= Beginning of Section =

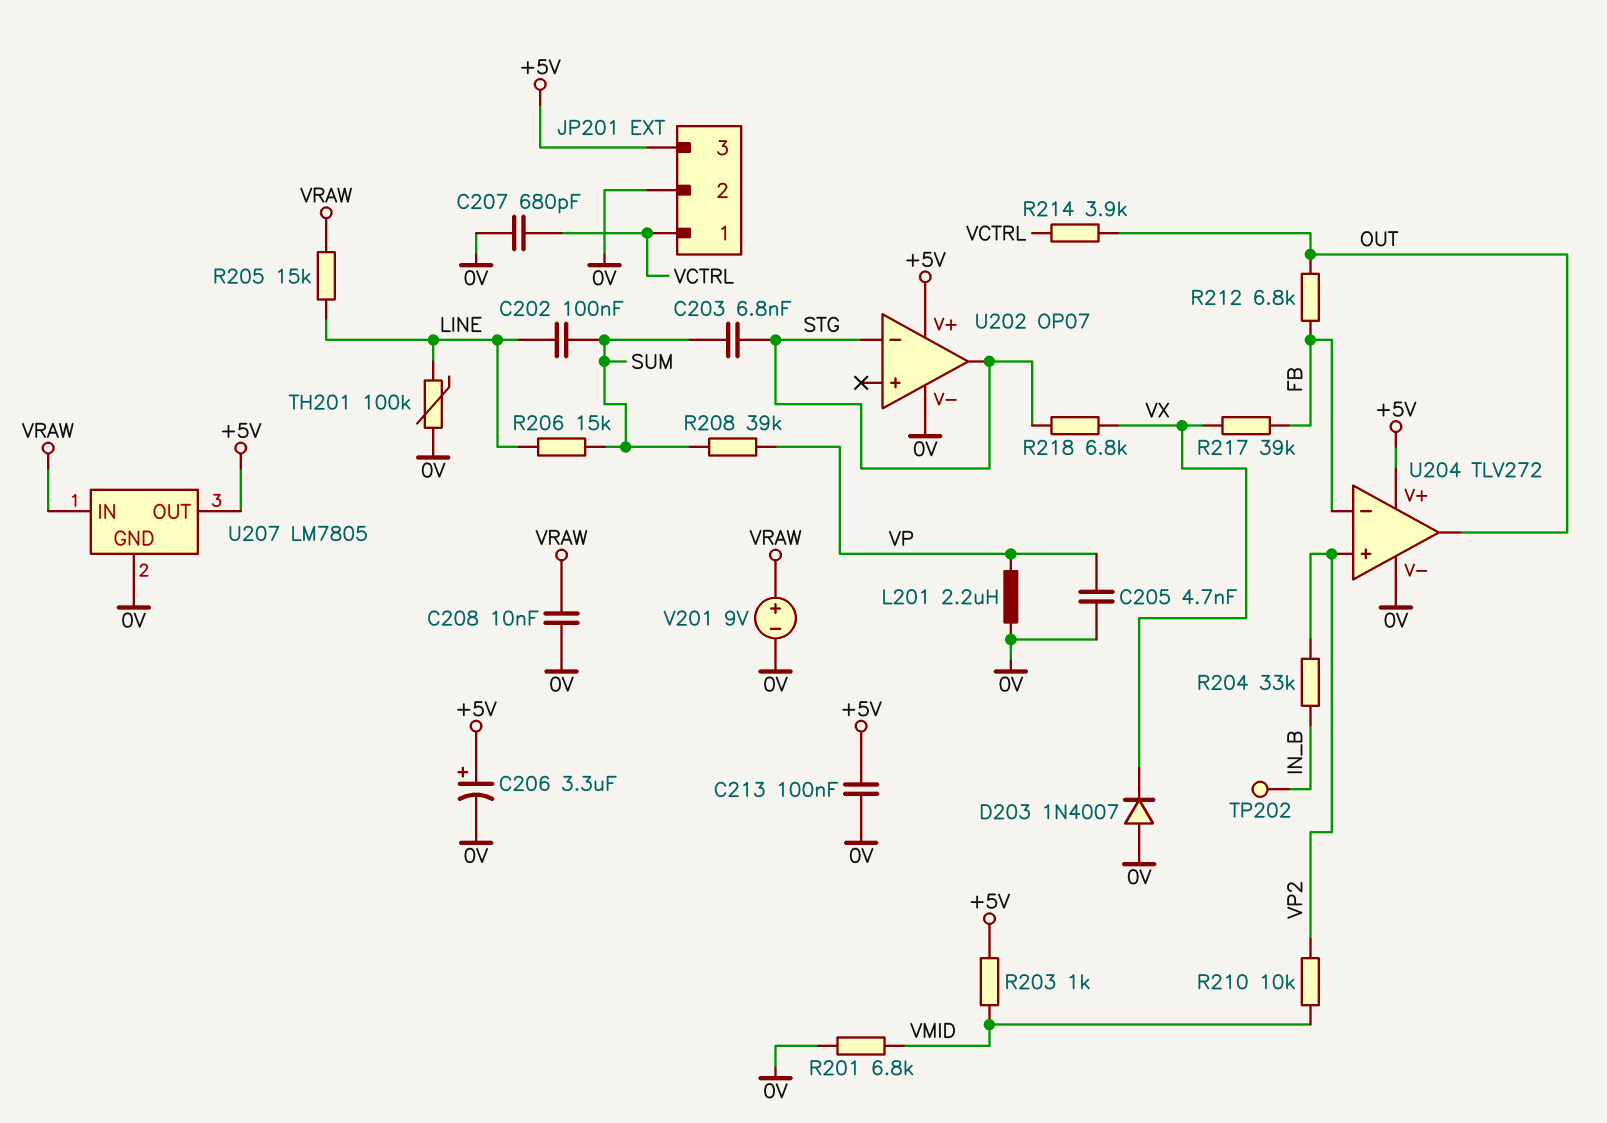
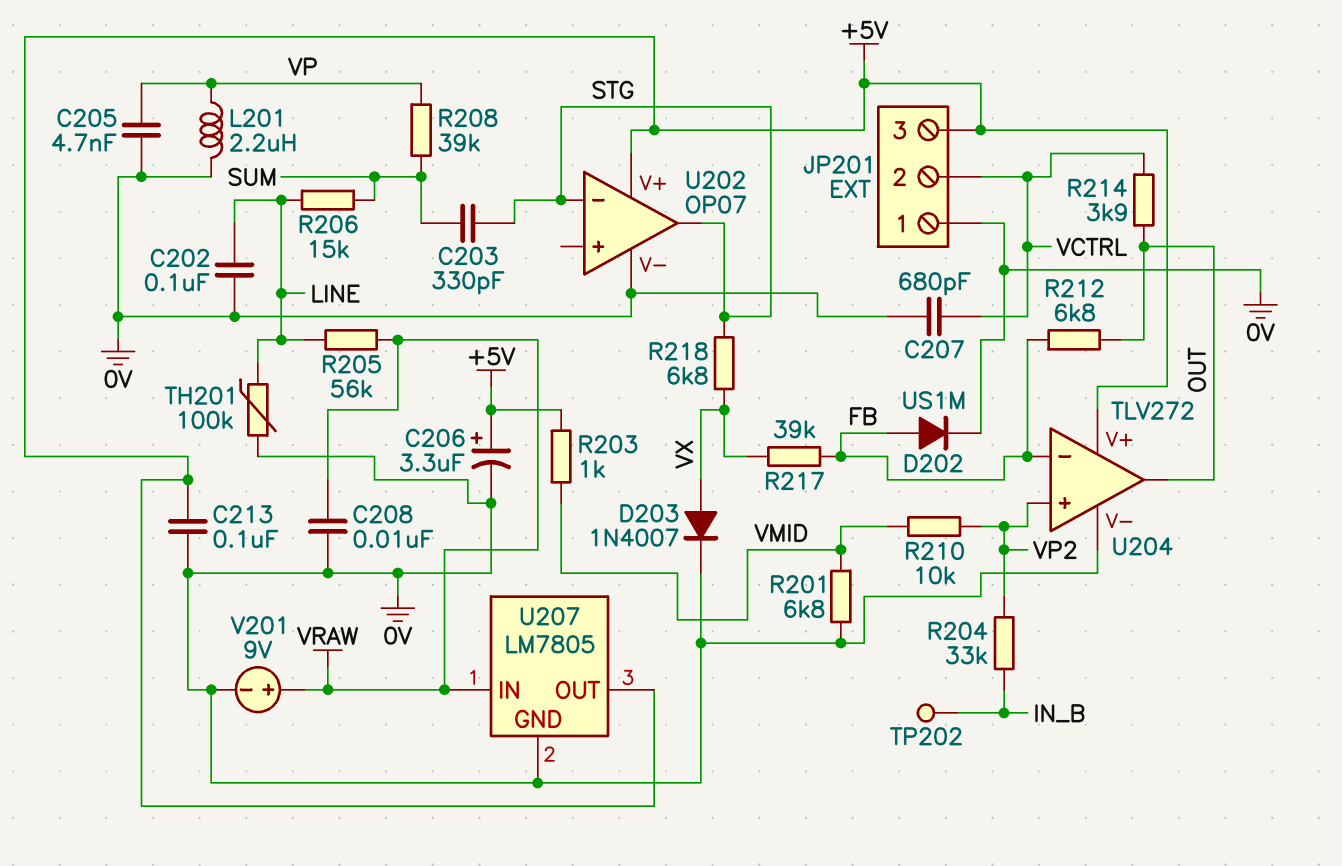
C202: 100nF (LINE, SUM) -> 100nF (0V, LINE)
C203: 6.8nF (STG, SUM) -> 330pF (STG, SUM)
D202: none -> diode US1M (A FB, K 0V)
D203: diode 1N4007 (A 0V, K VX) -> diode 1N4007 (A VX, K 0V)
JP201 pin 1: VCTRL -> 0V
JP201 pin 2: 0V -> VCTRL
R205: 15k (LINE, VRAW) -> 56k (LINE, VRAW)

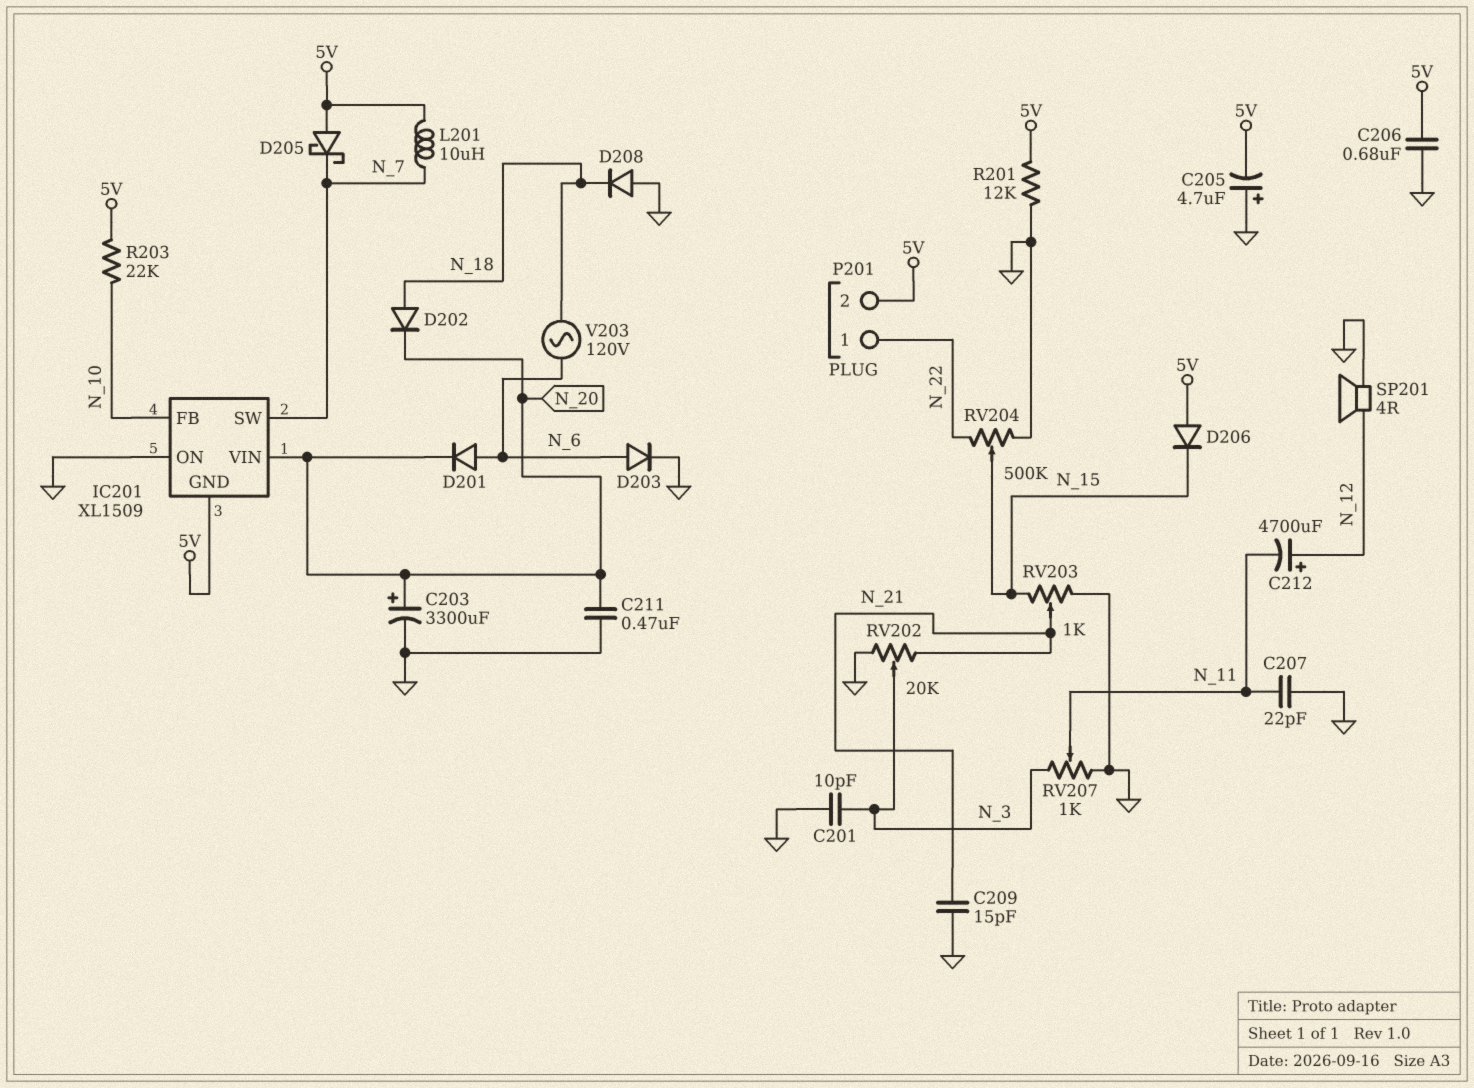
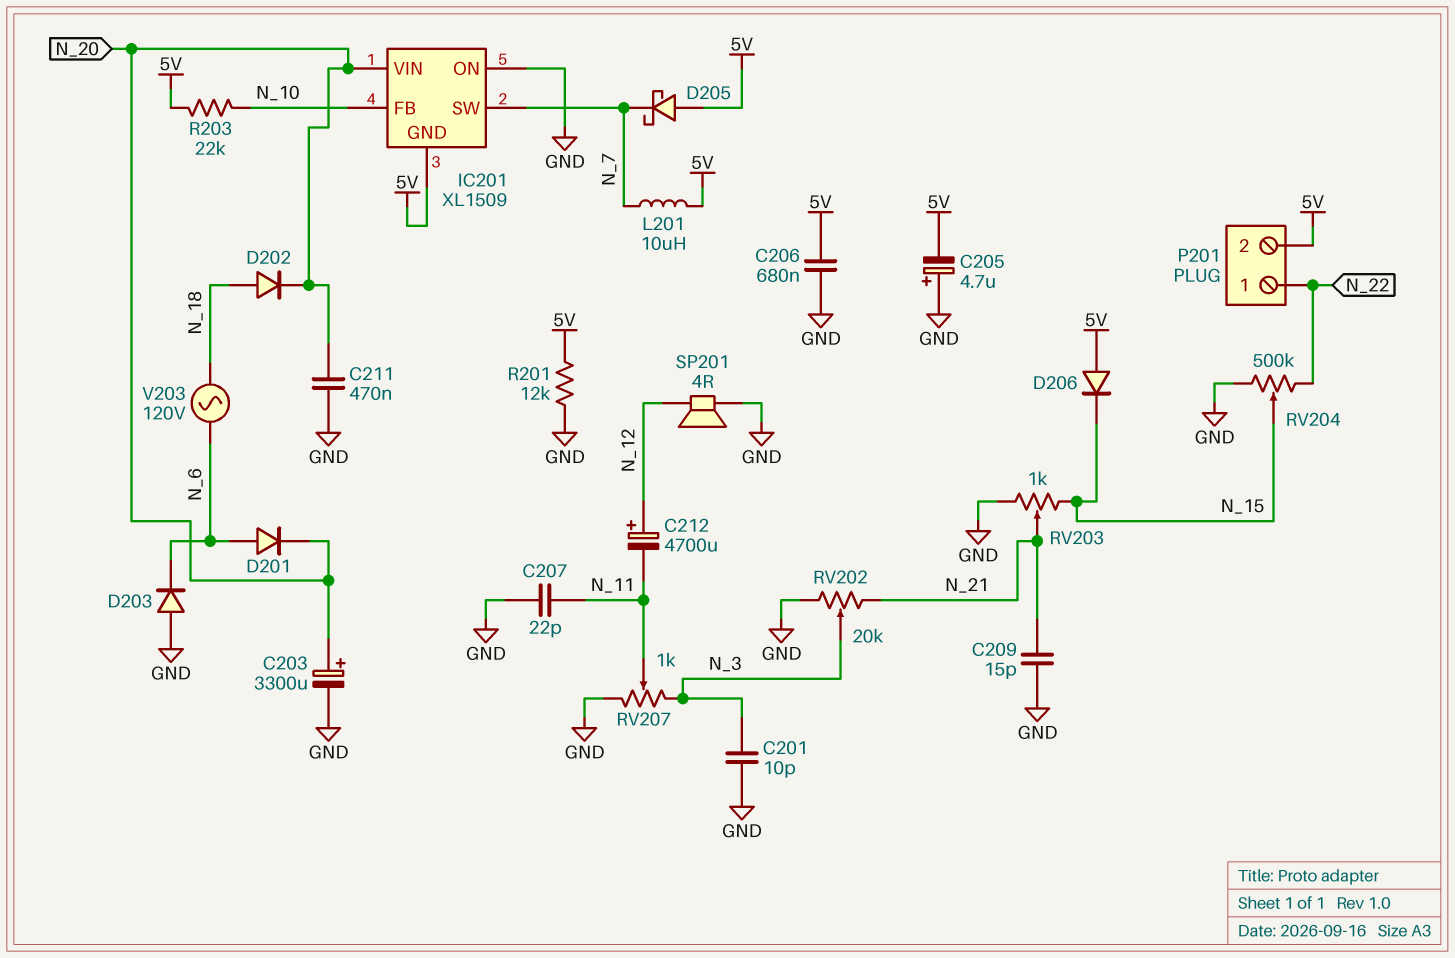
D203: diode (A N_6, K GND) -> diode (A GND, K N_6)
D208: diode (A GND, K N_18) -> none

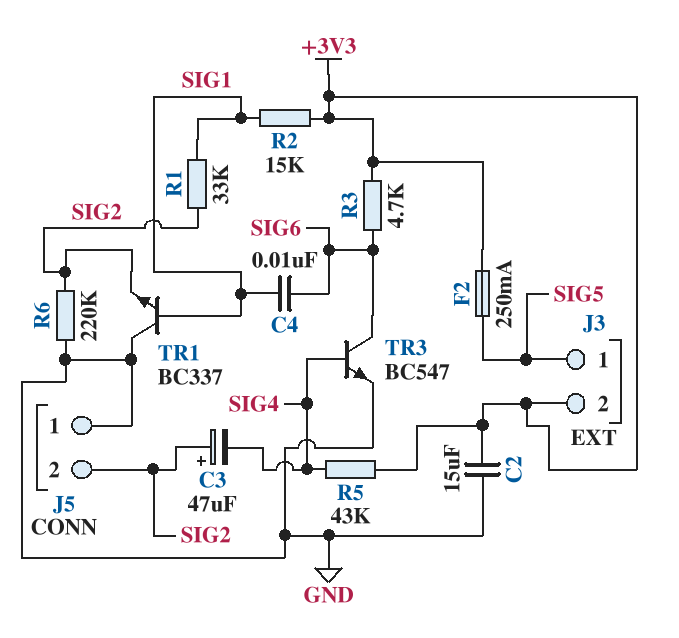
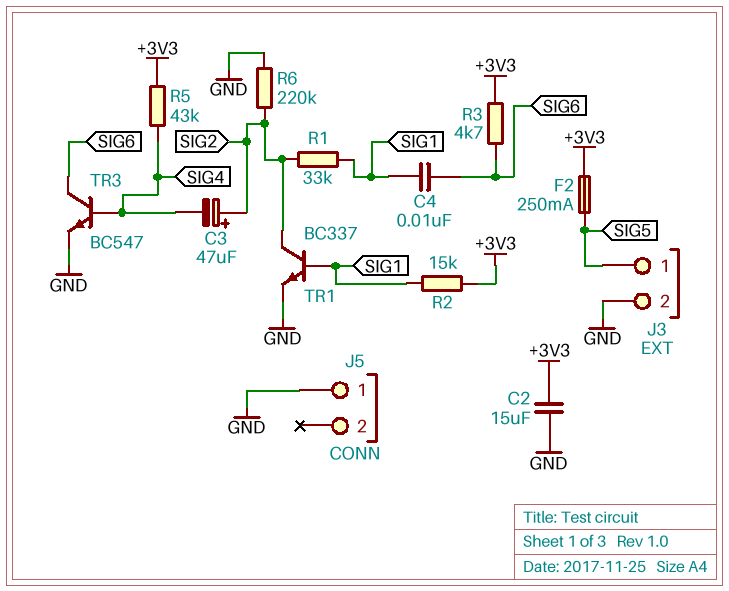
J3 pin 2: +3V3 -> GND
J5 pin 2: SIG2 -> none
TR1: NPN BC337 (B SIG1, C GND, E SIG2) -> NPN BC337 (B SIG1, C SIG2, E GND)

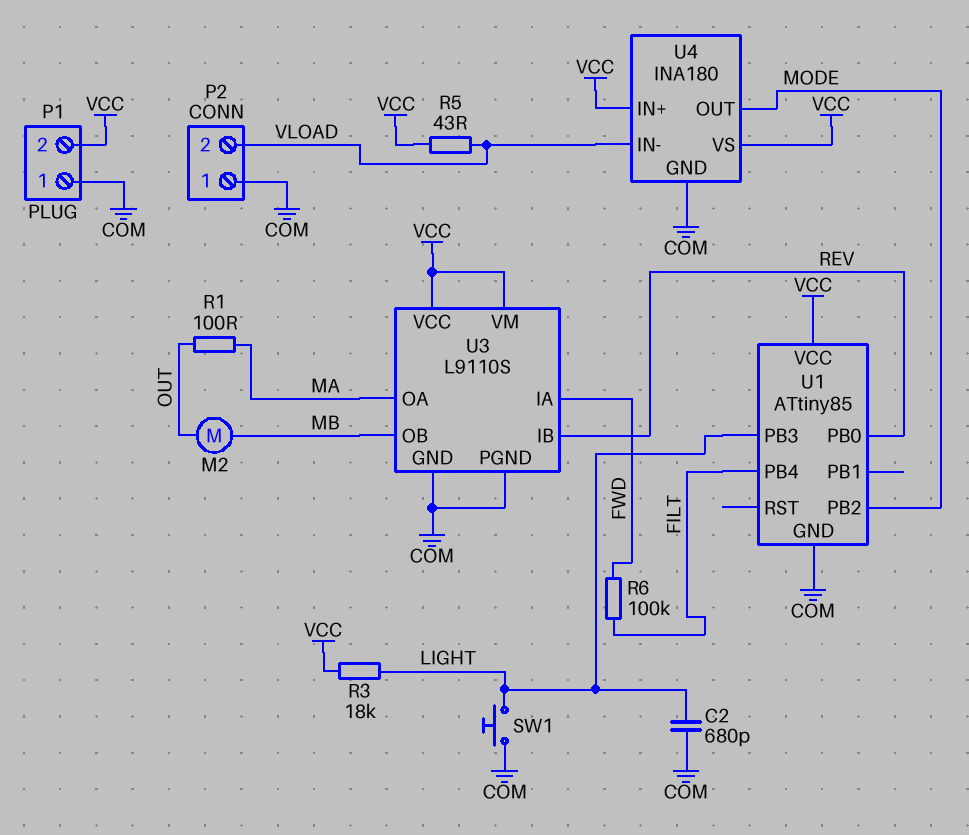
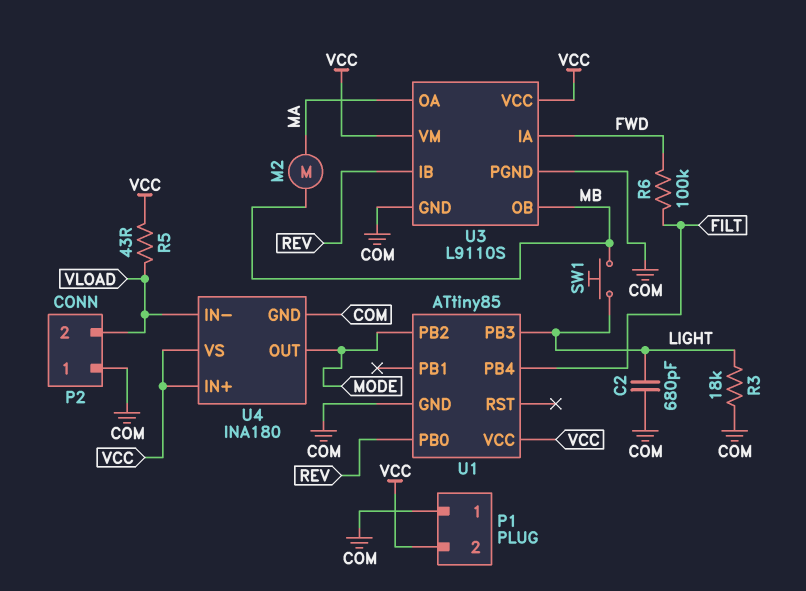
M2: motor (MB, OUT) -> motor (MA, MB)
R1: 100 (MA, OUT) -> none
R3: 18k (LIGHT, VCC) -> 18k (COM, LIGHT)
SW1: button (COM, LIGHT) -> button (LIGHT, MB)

= End of Section =

- **Task details**
Write out exactly and only the lines that run from the start of the data above through the line containing "JP201 pin 2: 0V -> VCTRL", leaving the pictures out.

- **Written answer**
C202: 100nF (LINE, SUM) -> 100nF (0V, LINE)
C203: 6.8nF (STG, SUM) -> 330pF (STG, SUM)
D202: none -> diode US1M (A FB, K 0V)
D203: diode 1N4007 (A 0V, K VX) -> diode 1N4007 (A VX, K 0V)
JP201 pin 1: VCTRL -> 0V
JP201 pin 2: 0V -> VCTRL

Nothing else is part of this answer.